=== PROVIDED DATA ===
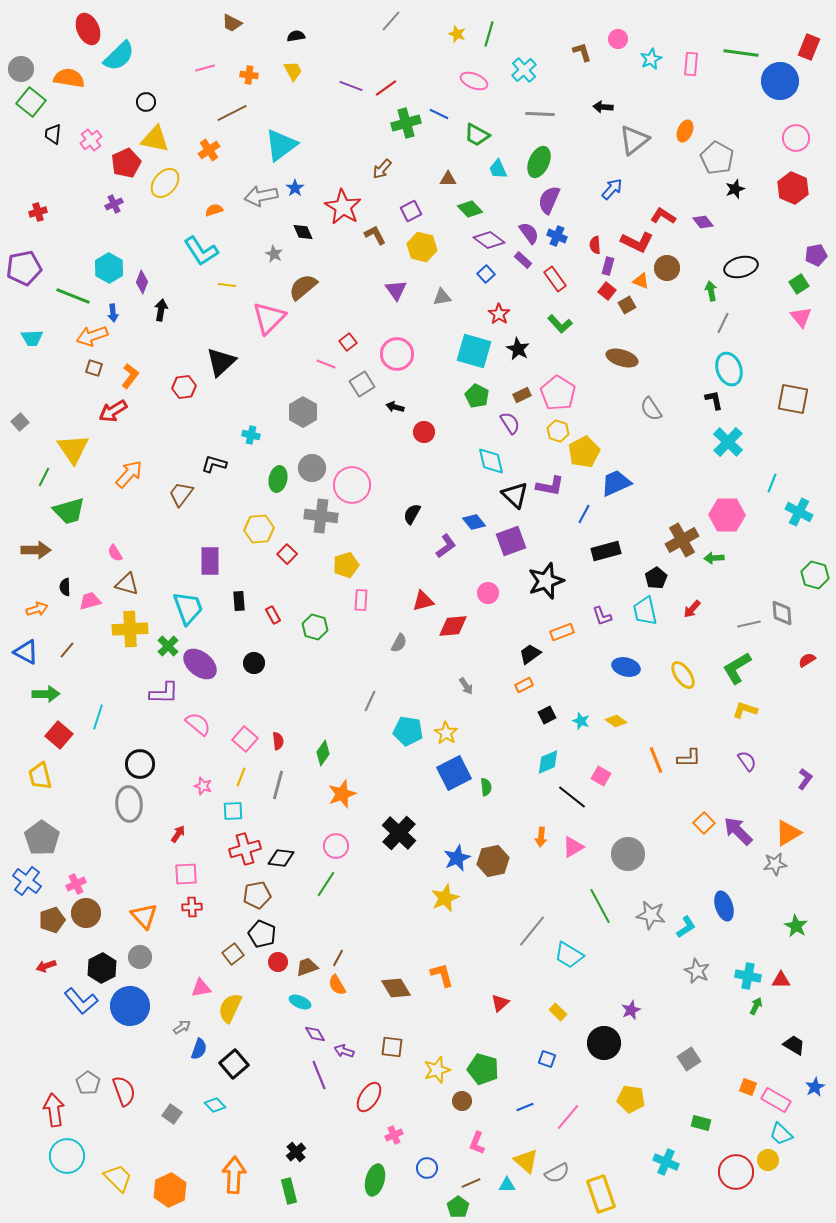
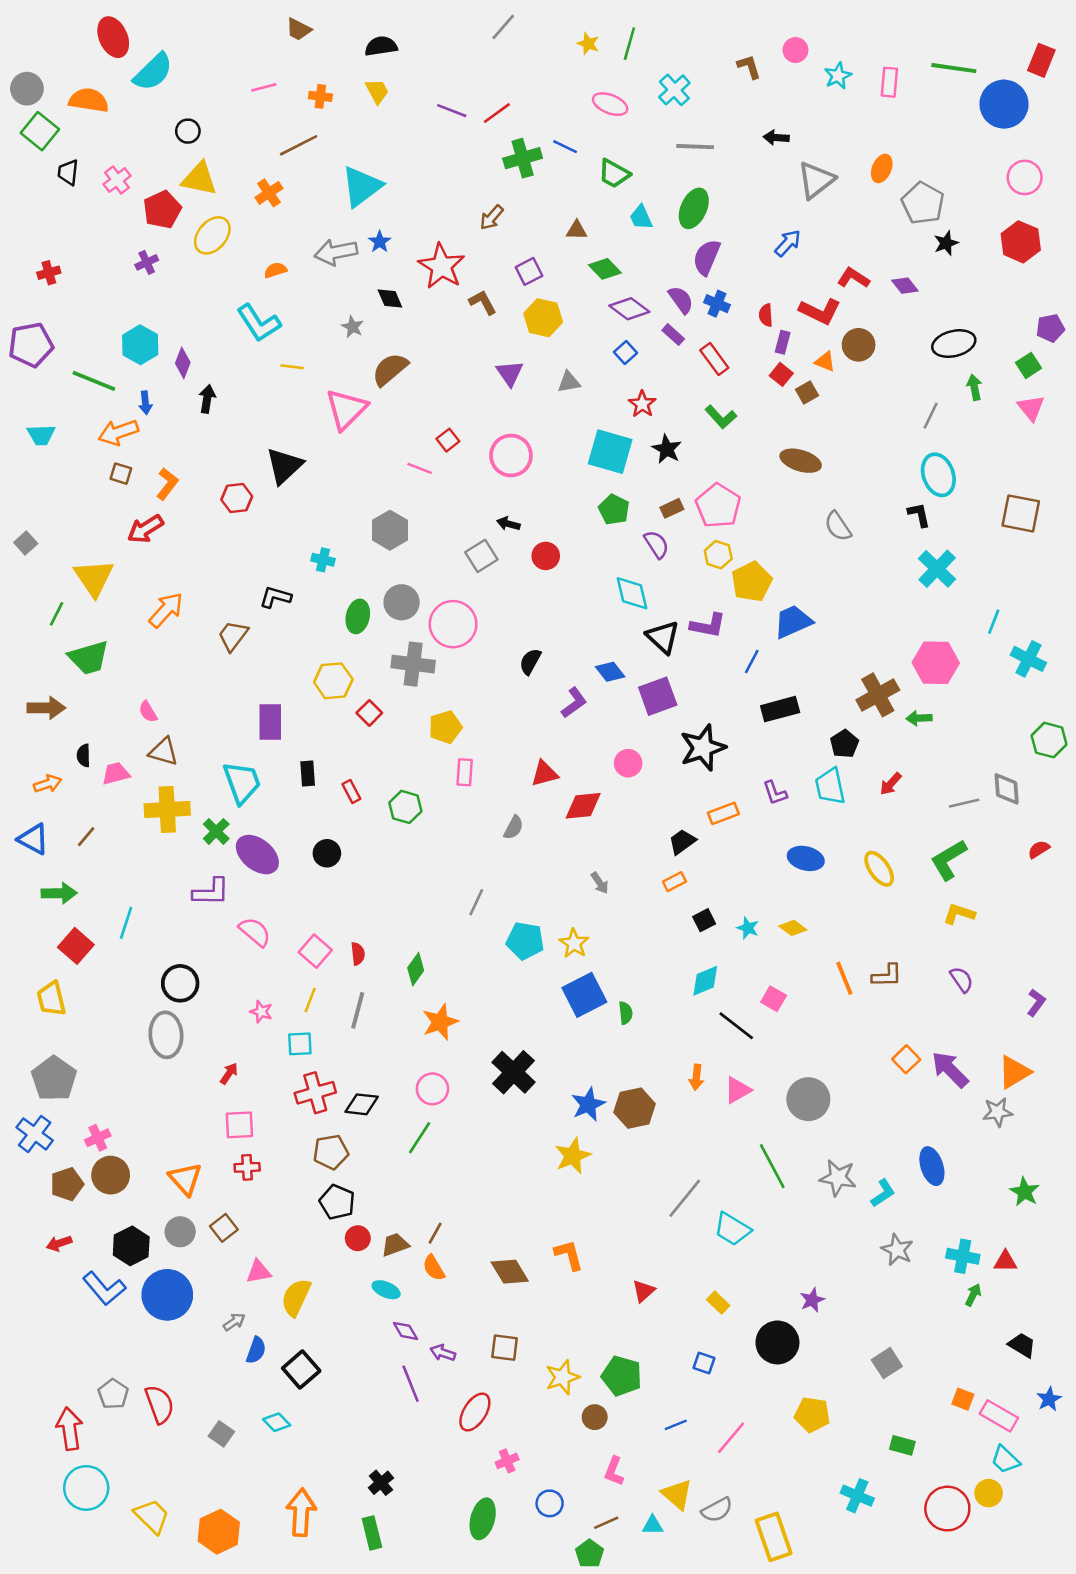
black semicircle: (296, 36) -> (381, 46), size x1.4
green arrow: (711, 291) -> (974, 387), moved
gray square: (362, 384) -> (481, 556), moved
brown square: (233, 954) -> (224, 1228), moved

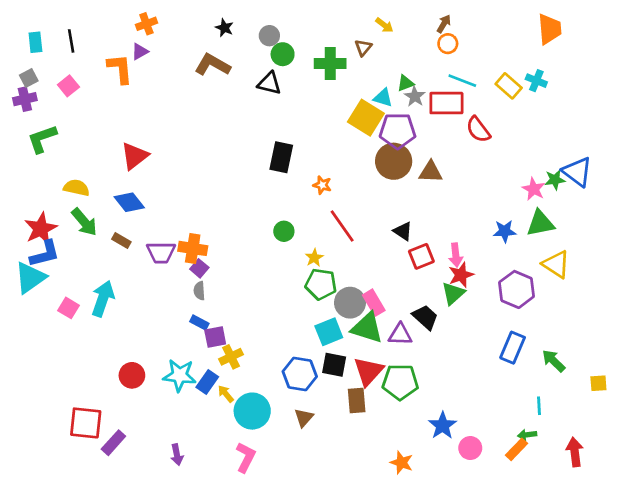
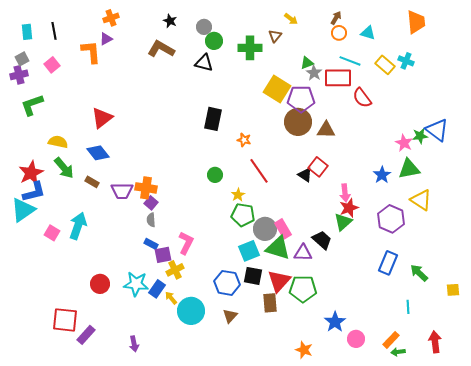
cyan triangle: (383, 98) -> (368, 33), moved
blue star: (505, 231) -> (382, 175), turned -30
red square: (421, 256) -> (318, 167), moved, turned -30
green arrow: (527, 435) -> (398, 352), moved
pink L-shape: (246, 457) -> (186, 243), moved

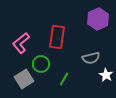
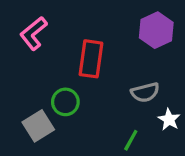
pink L-shape: (21, 43) -> (33, 33), moved
green line: (64, 79) -> (131, 140), moved

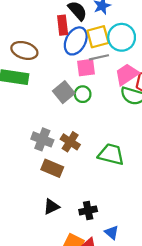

=== PROBLEM TO WORK ON ===
What is needed is a verbatim copy of the material, minus its pictures.

=== TASK OUTPUT ===
black semicircle: (296, 36) -> (381, 46), size x1.4
green arrow: (711, 291) -> (974, 387), moved
gray square: (362, 384) -> (481, 556), moved
brown square: (233, 954) -> (224, 1228), moved

cyan triangle: (383, 98) -> (368, 33), moved
blue star: (505, 231) -> (382, 175), turned -30
red square: (421, 256) -> (318, 167), moved, turned -30
green arrow: (527, 435) -> (398, 352), moved
pink L-shape: (246, 457) -> (186, 243), moved

pink L-shape: (21, 43) -> (33, 33), moved
green line: (64, 79) -> (131, 140), moved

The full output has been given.